Starting at the line with "purple teddy bear: [135,297,197,387]" and going on through the line with "pink flashlight: [44,78,77,151]", reproduce each line in the records below exactly and nothing more.
== MATERIAL FOR THIS EXERCISE ==
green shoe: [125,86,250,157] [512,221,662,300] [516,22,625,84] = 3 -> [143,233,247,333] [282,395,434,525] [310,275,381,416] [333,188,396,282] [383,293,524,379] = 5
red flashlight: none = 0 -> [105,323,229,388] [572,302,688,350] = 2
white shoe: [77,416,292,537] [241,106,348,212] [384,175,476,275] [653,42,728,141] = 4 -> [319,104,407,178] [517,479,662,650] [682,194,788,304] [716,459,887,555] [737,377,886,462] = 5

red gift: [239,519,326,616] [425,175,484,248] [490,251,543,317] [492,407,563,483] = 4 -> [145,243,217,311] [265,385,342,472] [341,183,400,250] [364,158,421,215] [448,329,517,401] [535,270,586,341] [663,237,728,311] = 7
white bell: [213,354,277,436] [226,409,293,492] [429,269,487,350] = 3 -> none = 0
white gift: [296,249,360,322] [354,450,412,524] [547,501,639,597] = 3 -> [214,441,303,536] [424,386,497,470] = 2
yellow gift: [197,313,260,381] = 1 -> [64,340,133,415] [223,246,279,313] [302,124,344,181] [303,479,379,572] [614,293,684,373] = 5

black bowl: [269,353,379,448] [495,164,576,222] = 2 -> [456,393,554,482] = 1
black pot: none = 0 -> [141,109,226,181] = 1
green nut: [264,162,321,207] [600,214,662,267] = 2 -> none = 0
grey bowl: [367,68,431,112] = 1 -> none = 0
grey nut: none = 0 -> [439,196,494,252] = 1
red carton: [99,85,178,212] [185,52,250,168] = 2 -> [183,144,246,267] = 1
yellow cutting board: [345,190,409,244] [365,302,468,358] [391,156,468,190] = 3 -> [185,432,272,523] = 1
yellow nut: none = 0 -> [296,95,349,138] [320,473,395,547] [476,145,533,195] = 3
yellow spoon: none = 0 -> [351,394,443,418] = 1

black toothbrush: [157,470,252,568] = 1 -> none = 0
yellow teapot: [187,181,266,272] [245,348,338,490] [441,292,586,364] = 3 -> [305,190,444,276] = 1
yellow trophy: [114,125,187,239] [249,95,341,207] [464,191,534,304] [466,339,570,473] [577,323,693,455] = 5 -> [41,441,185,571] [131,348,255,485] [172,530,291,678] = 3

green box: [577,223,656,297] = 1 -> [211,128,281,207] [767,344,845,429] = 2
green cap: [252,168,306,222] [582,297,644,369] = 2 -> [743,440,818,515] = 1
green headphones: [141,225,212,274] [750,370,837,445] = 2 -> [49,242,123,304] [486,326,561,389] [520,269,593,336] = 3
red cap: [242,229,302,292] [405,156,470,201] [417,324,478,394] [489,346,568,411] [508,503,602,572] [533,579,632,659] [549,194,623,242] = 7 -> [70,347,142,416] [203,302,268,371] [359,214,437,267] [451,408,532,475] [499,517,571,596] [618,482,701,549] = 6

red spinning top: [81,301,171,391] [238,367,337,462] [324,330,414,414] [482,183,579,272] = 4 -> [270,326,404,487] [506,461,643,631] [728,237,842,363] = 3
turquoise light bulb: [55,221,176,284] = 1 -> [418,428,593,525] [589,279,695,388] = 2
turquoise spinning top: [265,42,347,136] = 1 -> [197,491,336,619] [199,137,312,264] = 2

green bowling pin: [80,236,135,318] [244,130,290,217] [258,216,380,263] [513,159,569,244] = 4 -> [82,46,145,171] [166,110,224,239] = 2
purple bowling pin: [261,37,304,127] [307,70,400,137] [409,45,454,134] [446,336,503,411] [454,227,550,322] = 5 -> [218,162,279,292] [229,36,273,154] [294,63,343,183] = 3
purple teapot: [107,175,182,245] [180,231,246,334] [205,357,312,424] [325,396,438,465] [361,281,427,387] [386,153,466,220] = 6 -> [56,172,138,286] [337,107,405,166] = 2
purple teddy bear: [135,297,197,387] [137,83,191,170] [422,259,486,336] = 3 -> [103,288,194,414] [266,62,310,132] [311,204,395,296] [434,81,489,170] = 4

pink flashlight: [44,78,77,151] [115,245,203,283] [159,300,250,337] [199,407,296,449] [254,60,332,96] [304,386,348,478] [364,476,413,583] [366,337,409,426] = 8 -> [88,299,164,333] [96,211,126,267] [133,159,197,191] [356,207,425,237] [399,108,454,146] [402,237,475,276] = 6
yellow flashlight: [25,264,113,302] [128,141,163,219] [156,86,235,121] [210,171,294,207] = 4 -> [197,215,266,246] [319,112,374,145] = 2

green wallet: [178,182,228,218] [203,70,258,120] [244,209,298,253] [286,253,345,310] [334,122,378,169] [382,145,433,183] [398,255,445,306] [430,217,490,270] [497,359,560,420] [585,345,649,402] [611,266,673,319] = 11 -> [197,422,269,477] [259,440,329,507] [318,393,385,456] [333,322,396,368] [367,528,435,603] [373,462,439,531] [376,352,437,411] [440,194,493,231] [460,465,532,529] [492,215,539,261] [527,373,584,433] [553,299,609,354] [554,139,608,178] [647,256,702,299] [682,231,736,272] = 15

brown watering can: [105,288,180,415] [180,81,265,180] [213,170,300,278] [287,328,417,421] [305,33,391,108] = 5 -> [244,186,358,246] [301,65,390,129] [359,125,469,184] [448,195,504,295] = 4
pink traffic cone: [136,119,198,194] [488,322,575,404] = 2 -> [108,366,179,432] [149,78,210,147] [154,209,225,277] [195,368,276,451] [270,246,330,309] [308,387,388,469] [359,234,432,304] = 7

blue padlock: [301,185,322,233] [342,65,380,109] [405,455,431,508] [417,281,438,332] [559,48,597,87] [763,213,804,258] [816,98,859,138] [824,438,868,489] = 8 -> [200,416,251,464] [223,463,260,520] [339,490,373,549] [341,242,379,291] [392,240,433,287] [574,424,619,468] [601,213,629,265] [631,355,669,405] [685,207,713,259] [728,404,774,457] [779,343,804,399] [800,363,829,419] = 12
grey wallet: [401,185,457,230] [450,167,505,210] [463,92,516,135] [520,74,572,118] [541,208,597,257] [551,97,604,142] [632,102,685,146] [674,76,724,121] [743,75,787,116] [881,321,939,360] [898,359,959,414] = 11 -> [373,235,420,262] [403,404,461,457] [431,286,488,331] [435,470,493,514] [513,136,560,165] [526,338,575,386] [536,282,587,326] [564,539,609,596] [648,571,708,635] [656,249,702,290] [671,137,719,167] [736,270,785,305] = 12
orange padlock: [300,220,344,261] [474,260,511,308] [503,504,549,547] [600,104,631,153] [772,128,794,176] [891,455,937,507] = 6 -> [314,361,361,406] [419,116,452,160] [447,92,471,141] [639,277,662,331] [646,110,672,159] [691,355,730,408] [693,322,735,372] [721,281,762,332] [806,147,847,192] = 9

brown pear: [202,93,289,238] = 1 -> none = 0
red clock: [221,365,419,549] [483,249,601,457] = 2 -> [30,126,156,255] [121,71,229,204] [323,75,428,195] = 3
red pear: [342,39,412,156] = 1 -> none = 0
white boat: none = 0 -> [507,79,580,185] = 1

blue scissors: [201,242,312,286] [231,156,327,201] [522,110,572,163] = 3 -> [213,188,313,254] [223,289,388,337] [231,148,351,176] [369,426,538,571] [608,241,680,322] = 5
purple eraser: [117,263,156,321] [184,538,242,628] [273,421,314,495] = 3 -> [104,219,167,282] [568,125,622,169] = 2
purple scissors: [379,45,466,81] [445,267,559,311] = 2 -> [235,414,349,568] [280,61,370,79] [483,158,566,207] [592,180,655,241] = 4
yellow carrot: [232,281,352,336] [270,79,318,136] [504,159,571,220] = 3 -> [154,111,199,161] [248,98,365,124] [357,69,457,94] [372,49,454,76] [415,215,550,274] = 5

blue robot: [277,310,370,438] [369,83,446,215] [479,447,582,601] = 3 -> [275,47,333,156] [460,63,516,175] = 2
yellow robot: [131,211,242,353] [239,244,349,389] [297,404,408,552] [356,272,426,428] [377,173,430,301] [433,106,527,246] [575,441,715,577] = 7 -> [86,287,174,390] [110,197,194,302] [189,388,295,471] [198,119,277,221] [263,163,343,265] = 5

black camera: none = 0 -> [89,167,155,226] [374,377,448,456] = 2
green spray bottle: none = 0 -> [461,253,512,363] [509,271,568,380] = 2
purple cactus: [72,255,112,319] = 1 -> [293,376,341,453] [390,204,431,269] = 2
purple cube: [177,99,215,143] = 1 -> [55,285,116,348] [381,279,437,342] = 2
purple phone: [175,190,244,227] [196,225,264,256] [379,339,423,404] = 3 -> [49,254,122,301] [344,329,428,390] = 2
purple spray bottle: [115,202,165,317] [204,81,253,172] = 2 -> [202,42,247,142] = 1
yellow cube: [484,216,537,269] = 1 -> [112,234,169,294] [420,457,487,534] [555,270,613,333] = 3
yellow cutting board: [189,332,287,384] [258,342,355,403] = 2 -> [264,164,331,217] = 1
===
§ **RESPONSE FOR THIS EXERCISE**:
purple teddy bear: [135,297,197,387] [137,83,191,170] [422,259,486,336] = 3 -> [103,288,194,414] [266,62,310,132] [311,204,395,296] [434,81,489,170] = 4

pink flashlight: [44,78,77,151] [115,245,203,283] [159,300,250,337] [199,407,296,449] [254,60,332,96] [304,386,348,478] [364,476,413,583] [366,337,409,426] = 8 -> [88,299,164,333] [96,211,126,267] [133,159,197,191] [356,207,425,237] [399,108,454,146] [402,237,475,276] = 6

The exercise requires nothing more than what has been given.